BEGIN SOURCE MATERIAL

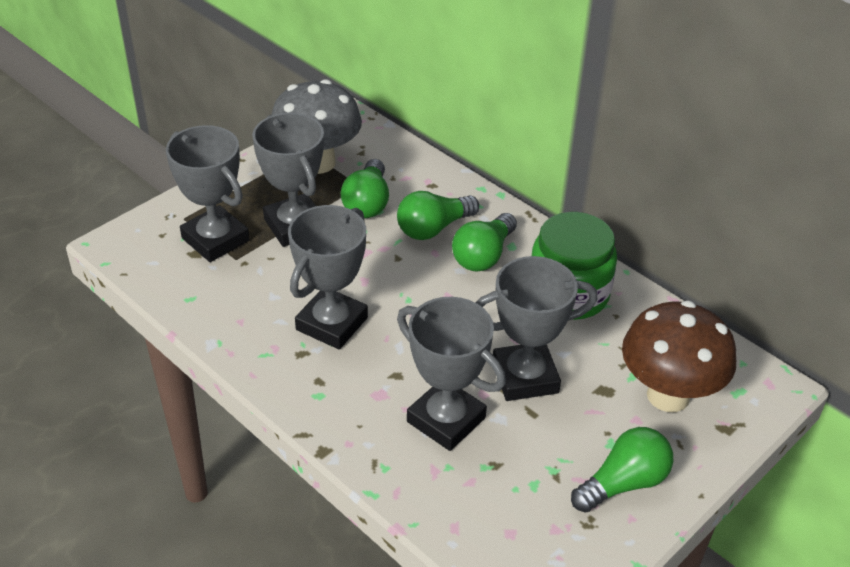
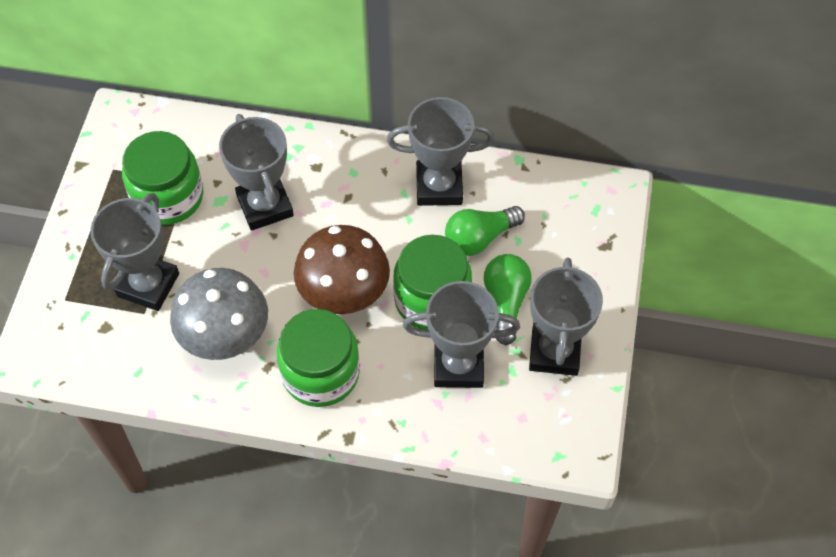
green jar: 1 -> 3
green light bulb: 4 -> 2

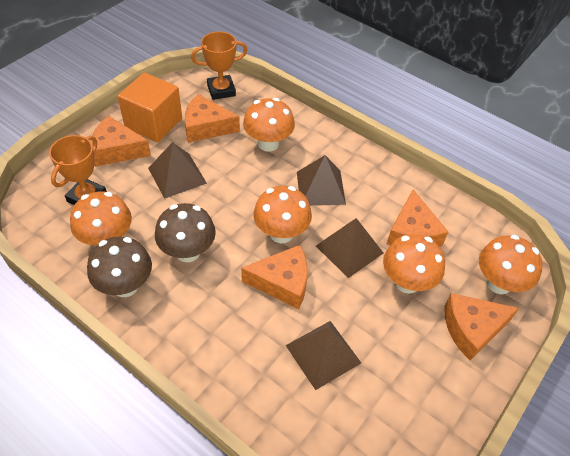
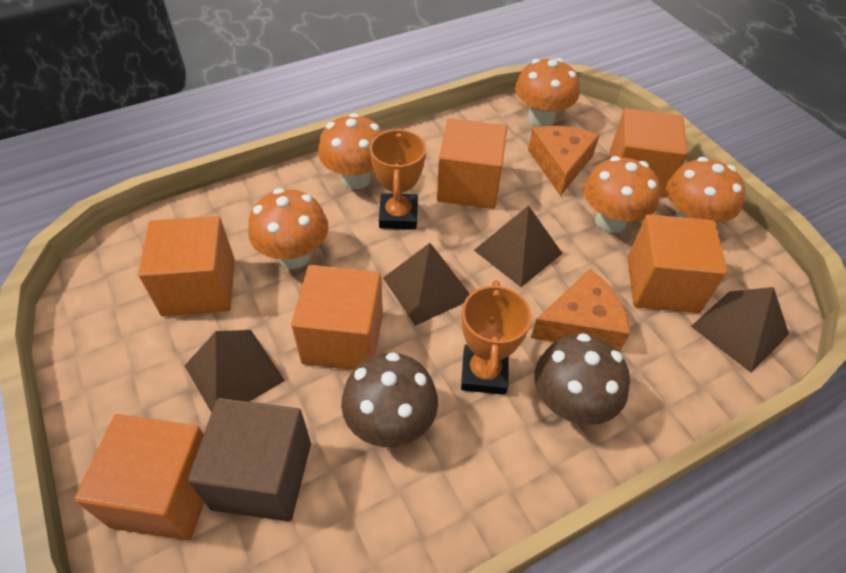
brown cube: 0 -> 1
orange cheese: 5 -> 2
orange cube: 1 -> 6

END SOURCE MATERIAL

> **WORK INSTRUCTION**
Please repeat the lines above from the line containing "green light bulb: 4 -> 2" through the final line, both included, exactly as they stand and without pictures.

> **SOLUTION FOR THIS PROBLEM**
green light bulb: 4 -> 2

brown cube: 0 -> 1
orange cheese: 5 -> 2
orange cube: 1 -> 6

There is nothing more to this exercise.